Before and after images:
###

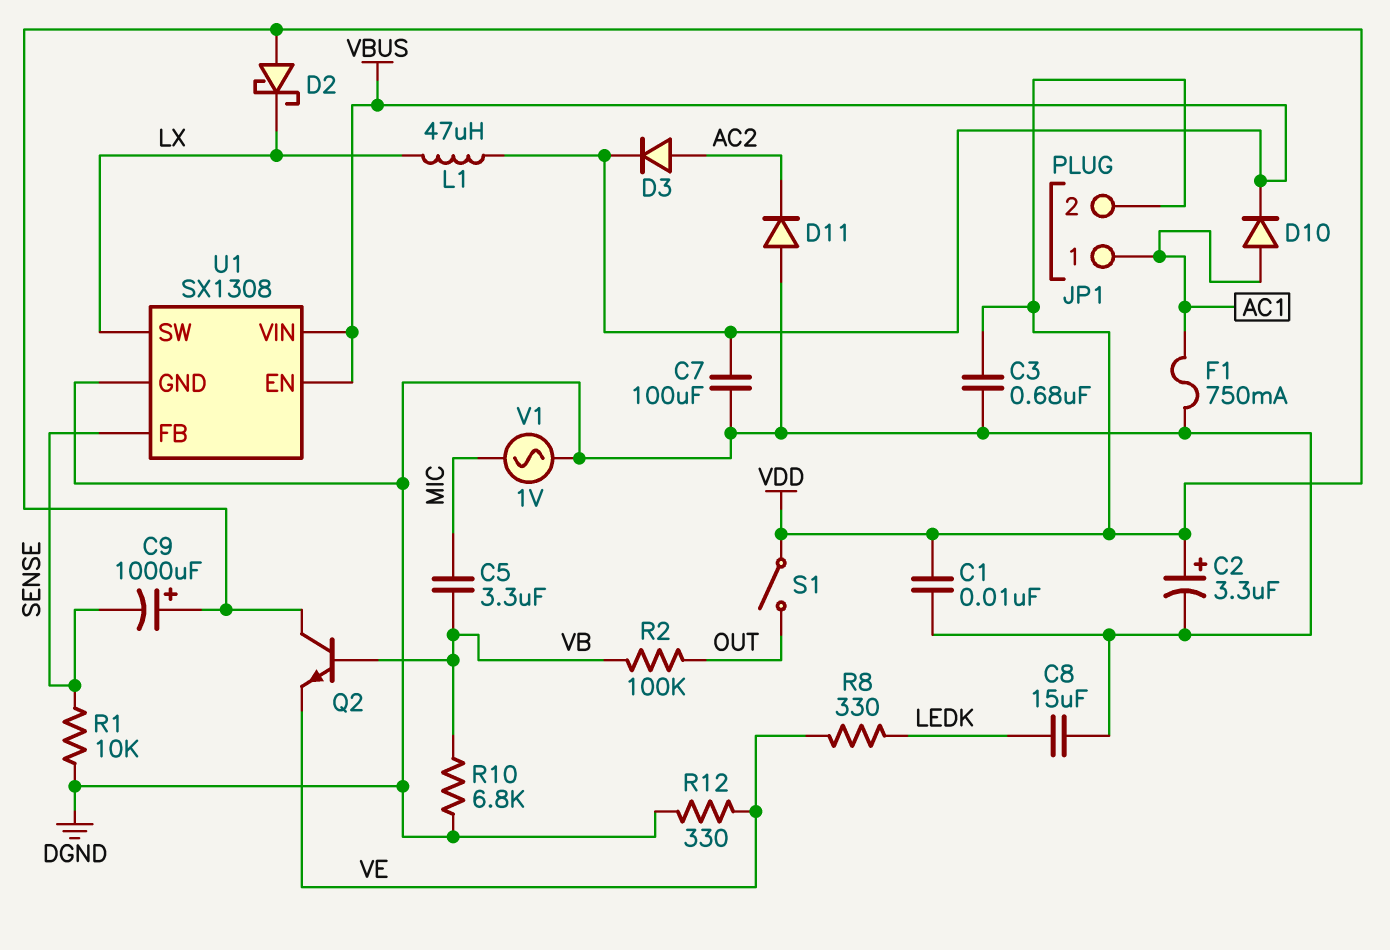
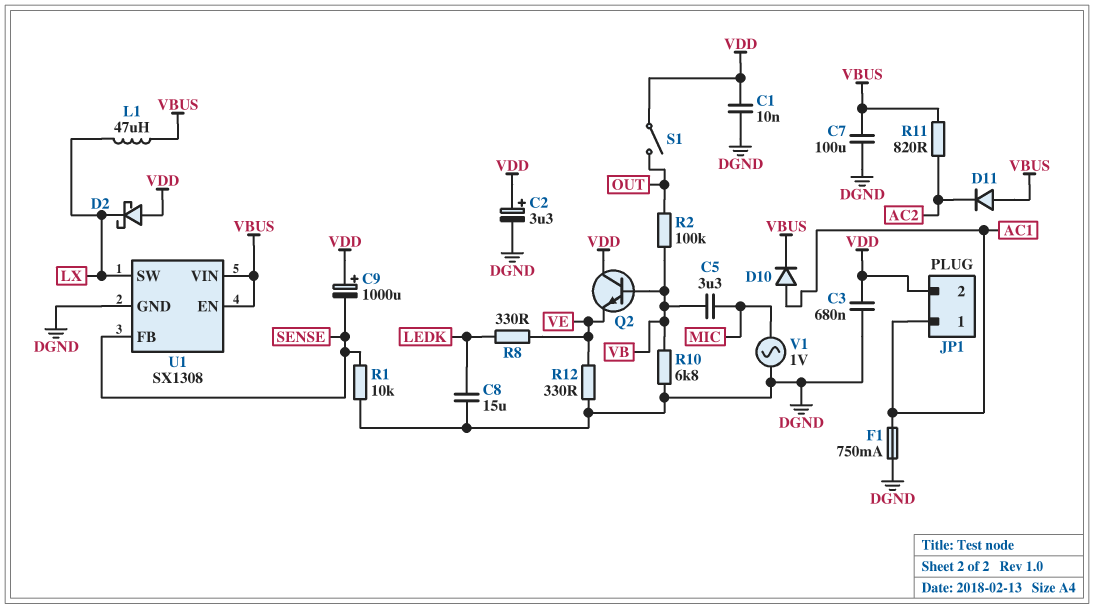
D3: diode (A AC2, K VBUS) -> none
D11: diode (A DGND, K AC2) -> diode (A VBUS, K AC2)
R11: none -> 820 (AC2, VBUS)

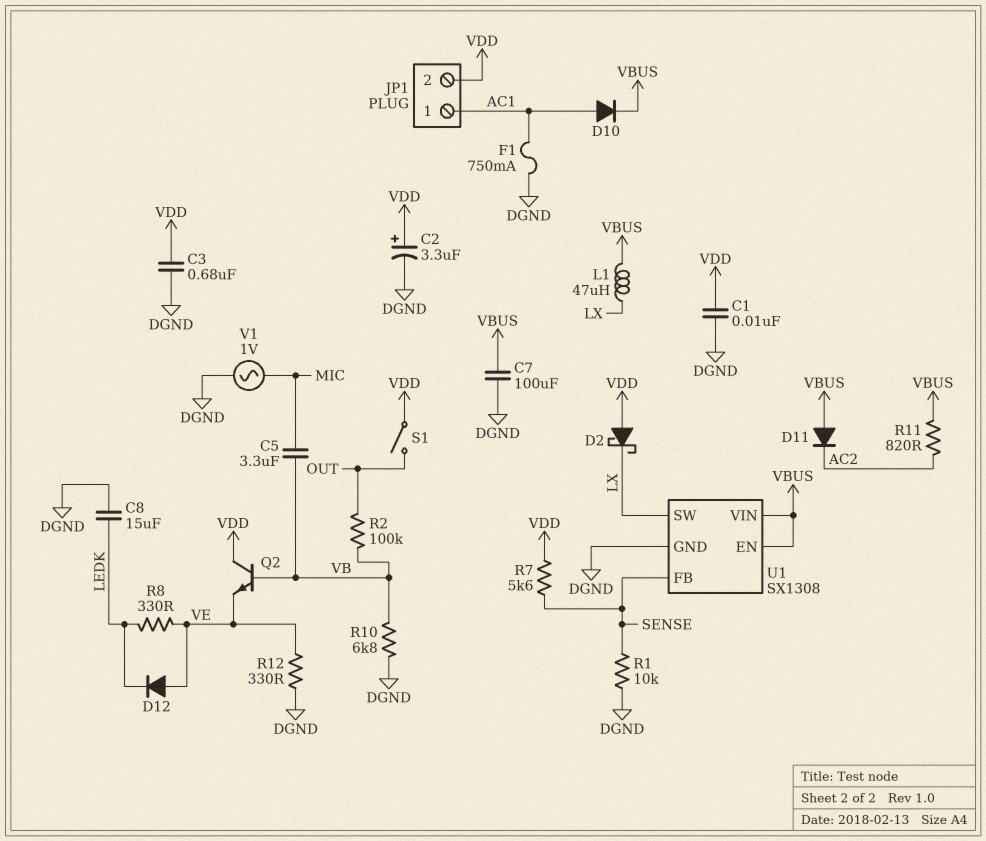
C9: 1000uF (plus VDD, minus SENSE) -> none
D12: none -> diode (A VE, K LEDK)
R7: none -> 5.6k (SENSE, VDD)

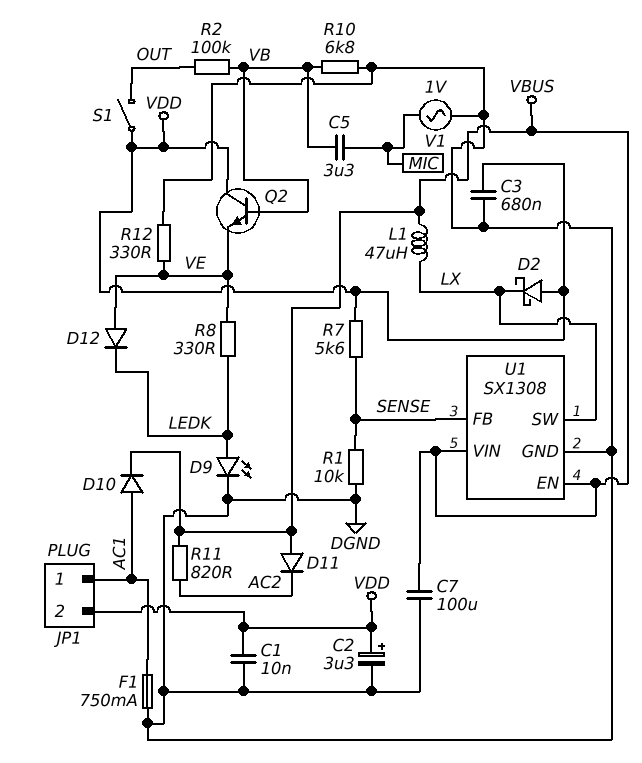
C8: 15uF (DGND, LEDK) -> none
D9: none -> LED (A LEDK, K DGND)

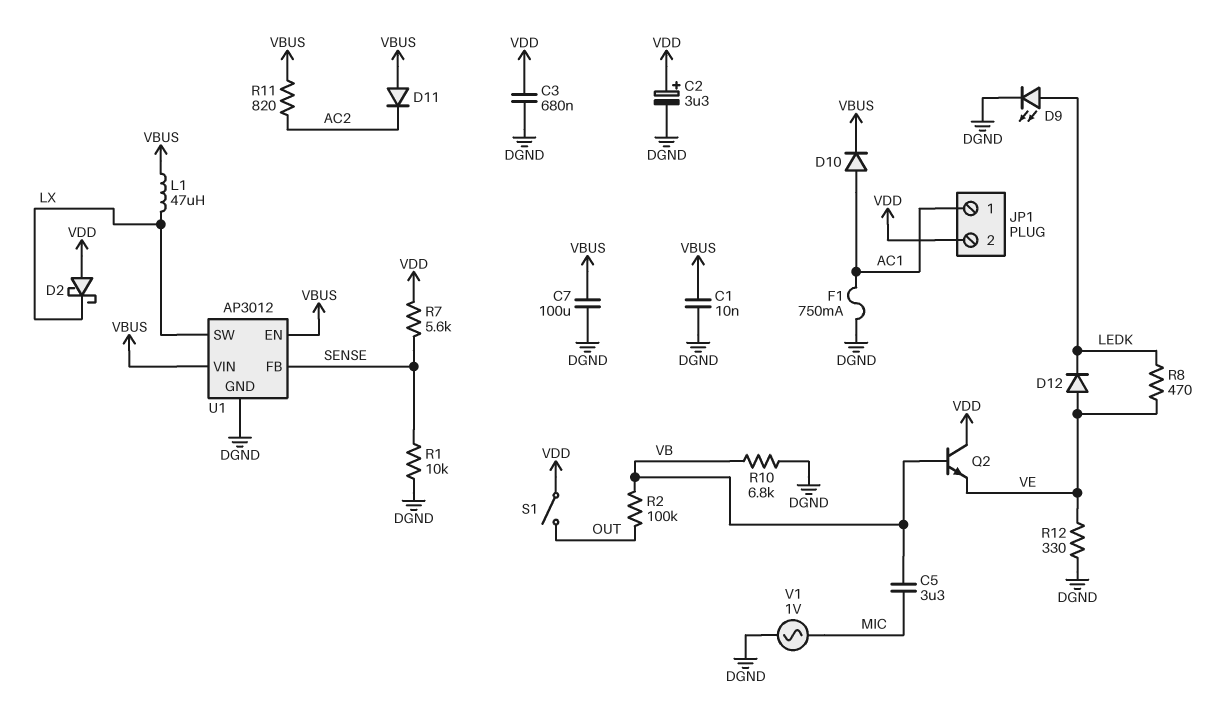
C1: 10nF (DGND, VDD) -> 10nF (DGND, VBUS)
R8: 330 (LEDK, VE) -> 470 (LEDK, VE)
U1: SX1308 -> AP3012

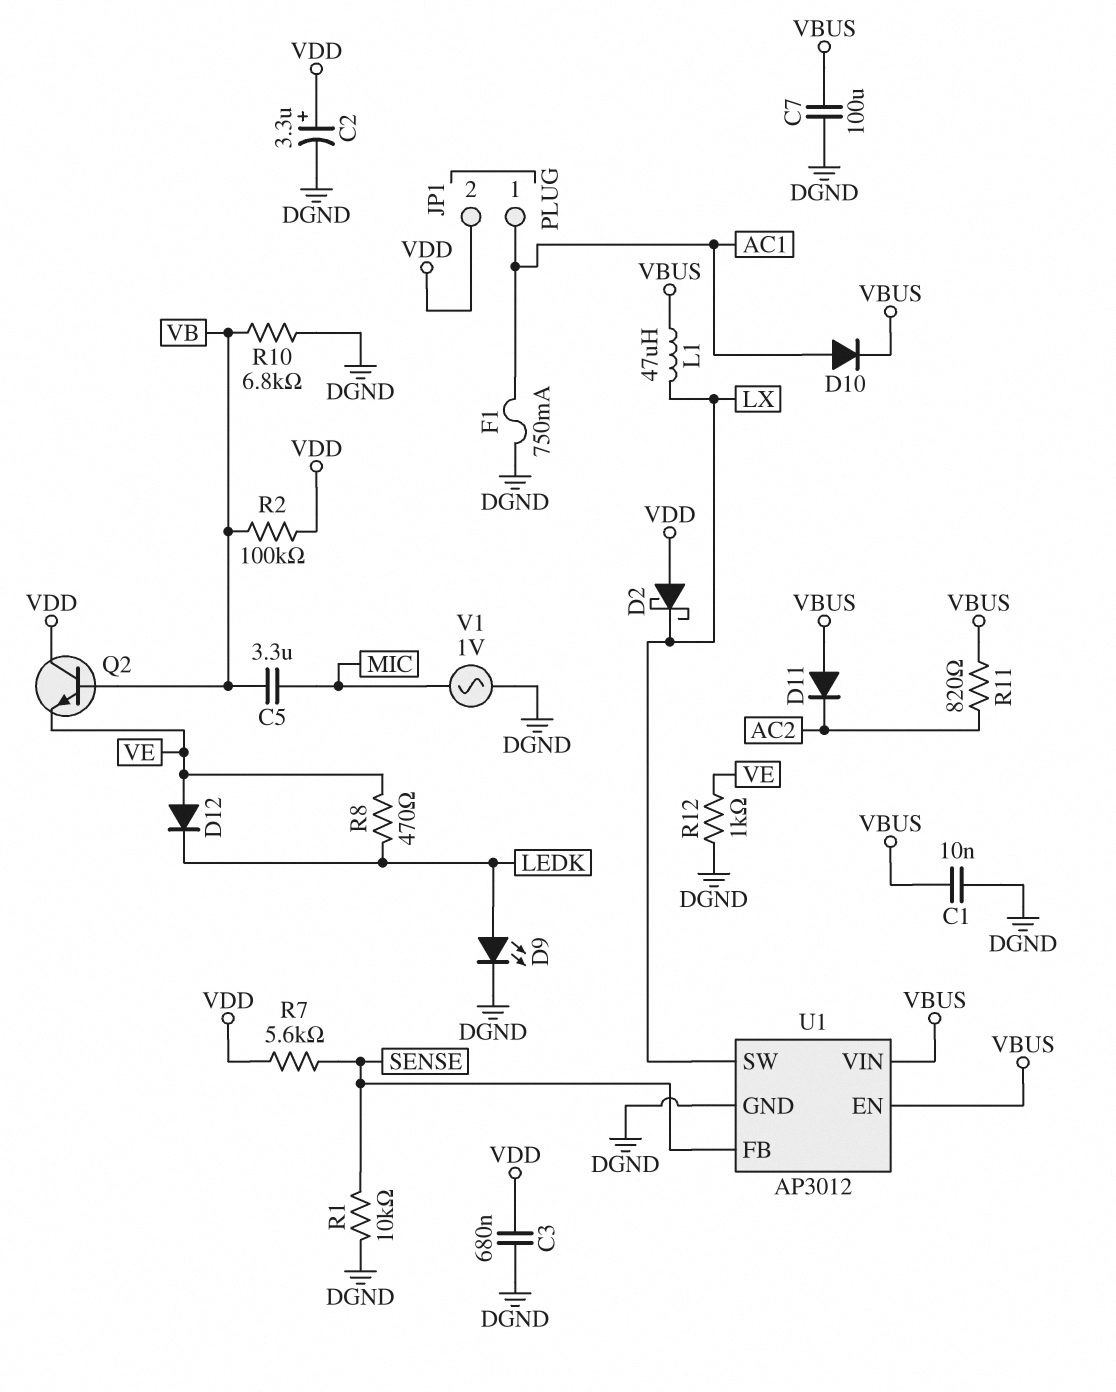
R2: 100k (OUT, VB) -> 100k (VB, VDD)
R12: 330 (DGND, VE) -> 1k (DGND, VE)
S1: switch (OUT, VDD) -> none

###

Give back all of the data exactly, but not the pictures.

D3: diode (A AC2, K VBUS) -> none
D11: diode (A DGND, K AC2) -> diode (A VBUS, K AC2)
R11: none -> 820 (AC2, VBUS)

C9: 1000uF (plus VDD, minus SENSE) -> none
D12: none -> diode (A VE, K LEDK)
R7: none -> 5.6k (SENSE, VDD)

C8: 15uF (DGND, LEDK) -> none
D9: none -> LED (A LEDK, K DGND)

C1: 10nF (DGND, VDD) -> 10nF (DGND, VBUS)
R8: 330 (LEDK, VE) -> 470 (LEDK, VE)
U1: SX1308 -> AP3012

R2: 100k (OUT, VB) -> 100k (VB, VDD)
R12: 330 (DGND, VE) -> 1k (DGND, VE)
S1: switch (OUT, VDD) -> none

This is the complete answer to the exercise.